**What you should do**
Output exactly the lines from the line with "RGB pin G: D7 -> D8" through the end of the records below. Include nothing else.

Version difference data
________
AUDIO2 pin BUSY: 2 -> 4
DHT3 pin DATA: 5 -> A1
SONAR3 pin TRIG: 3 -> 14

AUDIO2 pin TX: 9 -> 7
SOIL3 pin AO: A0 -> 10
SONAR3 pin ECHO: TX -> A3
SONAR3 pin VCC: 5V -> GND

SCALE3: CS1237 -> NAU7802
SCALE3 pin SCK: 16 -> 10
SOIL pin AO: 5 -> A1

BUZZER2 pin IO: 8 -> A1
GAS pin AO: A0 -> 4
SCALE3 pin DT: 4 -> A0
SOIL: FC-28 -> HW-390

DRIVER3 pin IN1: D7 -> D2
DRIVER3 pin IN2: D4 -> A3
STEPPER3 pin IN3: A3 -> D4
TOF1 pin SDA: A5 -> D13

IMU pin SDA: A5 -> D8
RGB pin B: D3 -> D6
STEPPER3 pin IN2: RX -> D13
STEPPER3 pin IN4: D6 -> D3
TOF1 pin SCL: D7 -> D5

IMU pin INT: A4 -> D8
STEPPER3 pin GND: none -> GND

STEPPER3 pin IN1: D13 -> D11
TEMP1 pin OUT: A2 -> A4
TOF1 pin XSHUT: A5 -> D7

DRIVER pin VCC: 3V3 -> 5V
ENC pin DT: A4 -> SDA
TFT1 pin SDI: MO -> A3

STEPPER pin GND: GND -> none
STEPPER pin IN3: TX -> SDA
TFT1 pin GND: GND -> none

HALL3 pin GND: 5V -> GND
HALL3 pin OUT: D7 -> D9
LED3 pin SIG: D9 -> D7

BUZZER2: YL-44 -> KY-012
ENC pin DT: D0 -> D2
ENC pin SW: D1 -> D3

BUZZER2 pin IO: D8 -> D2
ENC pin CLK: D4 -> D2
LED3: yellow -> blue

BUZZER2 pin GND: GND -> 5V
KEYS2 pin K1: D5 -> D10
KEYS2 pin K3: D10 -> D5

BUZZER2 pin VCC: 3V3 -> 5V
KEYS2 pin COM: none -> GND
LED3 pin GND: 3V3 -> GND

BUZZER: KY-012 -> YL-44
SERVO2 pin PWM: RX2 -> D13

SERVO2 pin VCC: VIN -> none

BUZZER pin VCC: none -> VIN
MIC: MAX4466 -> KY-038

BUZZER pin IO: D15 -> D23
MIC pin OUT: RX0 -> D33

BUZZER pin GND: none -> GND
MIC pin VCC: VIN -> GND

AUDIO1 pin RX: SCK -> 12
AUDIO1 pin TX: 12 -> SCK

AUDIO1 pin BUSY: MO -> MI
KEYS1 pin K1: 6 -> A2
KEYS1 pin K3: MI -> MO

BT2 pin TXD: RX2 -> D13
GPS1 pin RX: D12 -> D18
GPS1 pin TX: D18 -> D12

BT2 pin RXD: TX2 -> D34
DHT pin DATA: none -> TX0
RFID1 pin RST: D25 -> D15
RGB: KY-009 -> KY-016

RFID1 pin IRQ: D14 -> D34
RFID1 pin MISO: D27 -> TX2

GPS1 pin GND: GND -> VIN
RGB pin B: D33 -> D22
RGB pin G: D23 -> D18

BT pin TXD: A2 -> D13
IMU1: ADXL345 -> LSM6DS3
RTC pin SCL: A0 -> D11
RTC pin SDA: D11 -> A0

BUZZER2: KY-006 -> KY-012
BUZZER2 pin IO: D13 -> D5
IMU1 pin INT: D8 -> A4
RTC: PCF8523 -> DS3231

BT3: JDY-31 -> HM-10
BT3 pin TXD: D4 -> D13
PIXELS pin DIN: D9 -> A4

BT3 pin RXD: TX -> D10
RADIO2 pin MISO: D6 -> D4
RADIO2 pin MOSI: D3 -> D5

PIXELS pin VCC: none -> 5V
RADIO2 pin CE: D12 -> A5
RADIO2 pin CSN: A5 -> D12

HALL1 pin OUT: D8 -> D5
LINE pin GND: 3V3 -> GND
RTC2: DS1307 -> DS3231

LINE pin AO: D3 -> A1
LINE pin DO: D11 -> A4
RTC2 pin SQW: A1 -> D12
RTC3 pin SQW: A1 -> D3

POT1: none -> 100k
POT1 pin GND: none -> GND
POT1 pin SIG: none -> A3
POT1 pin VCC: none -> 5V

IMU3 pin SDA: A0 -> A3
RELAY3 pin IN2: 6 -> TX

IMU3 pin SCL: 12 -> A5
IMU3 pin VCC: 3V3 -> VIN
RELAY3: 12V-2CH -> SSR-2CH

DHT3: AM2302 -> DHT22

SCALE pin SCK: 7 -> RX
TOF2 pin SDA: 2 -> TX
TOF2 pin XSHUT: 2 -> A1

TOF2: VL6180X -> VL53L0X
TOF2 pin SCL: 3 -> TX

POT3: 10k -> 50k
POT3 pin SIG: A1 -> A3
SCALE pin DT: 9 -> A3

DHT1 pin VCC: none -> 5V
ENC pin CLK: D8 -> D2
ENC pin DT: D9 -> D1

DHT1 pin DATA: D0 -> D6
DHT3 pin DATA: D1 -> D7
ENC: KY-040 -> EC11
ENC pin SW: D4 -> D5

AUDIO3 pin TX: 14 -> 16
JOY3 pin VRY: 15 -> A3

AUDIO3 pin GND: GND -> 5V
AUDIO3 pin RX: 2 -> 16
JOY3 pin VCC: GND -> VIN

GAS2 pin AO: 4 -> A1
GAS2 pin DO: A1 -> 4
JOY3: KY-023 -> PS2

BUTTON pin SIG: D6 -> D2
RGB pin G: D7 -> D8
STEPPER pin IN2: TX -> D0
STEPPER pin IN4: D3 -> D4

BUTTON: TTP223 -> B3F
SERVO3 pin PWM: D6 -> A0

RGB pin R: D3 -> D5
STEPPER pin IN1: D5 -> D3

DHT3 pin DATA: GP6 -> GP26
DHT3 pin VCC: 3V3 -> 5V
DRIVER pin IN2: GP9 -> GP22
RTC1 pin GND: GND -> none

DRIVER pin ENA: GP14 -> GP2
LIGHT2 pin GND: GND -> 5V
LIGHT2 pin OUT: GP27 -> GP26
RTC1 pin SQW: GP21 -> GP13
________
**Answer for the task**
RGB pin G: D7 -> D8
STEPPER pin IN2: TX -> D0
STEPPER pin IN4: D3 -> D4

BUTTON: TTP223 -> B3F
SERVO3 pin PWM: D6 -> A0

RGB pin R: D3 -> D5
STEPPER pin IN1: D5 -> D3

DHT3 pin DATA: GP6 -> GP26
DHT3 pin VCC: 3V3 -> 5V
DRIVER pin IN2: GP9 -> GP22
RTC1 pin GND: GND -> none

DRIVER pin ENA: GP14 -> GP2
LIGHT2 pin GND: GND -> 5V
LIGHT2 pin OUT: GP27 -> GP26
RTC1 pin SQW: GP21 -> GP13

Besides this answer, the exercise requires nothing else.